DESCRIPTION OF THE TASK:
Only the lines from the line containing "purple mug: 4 -> 5" to the end of the entries, both included, belong in your answer, and each must match exactly.
*** Opening of DATA FOR THIS EXERCISE ***
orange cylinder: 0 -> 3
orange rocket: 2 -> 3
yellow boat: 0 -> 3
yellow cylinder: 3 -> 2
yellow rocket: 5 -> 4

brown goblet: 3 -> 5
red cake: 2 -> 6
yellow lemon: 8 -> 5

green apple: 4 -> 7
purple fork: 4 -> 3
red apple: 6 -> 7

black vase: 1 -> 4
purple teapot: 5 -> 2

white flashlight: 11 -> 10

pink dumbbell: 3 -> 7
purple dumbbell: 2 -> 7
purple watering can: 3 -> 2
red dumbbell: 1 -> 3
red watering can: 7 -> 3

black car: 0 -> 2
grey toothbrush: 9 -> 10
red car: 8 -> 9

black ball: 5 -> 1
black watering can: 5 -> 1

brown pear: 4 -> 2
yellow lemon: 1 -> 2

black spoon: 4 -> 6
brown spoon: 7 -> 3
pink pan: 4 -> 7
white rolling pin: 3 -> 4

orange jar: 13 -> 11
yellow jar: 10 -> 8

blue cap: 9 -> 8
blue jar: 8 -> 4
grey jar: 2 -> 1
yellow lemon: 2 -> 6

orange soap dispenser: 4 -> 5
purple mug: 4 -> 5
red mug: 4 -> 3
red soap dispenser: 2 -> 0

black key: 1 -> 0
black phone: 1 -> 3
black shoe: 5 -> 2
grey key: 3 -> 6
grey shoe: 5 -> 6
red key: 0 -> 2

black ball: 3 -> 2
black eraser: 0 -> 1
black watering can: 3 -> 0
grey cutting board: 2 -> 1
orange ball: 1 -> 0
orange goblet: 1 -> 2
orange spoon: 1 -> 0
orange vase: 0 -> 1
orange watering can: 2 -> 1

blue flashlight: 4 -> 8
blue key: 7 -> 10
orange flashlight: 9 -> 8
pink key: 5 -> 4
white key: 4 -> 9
*** Close of DATA FOR THIS EXERCISE ***
EXPECTED ANSWER:
purple mug: 4 -> 5
red mug: 4 -> 3
red soap dispenser: 2 -> 0

black key: 1 -> 0
black phone: 1 -> 3
black shoe: 5 -> 2
grey key: 3 -> 6
grey shoe: 5 -> 6
red key: 0 -> 2

black ball: 3 -> 2
black eraser: 0 -> 1
black watering can: 3 -> 0
grey cutting board: 2 -> 1
orange ball: 1 -> 0
orange goblet: 1 -> 2
orange spoon: 1 -> 0
orange vase: 0 -> 1
orange watering can: 2 -> 1

blue flashlight: 4 -> 8
blue key: 7 -> 10
orange flashlight: 9 -> 8
pink key: 5 -> 4
white key: 4 -> 9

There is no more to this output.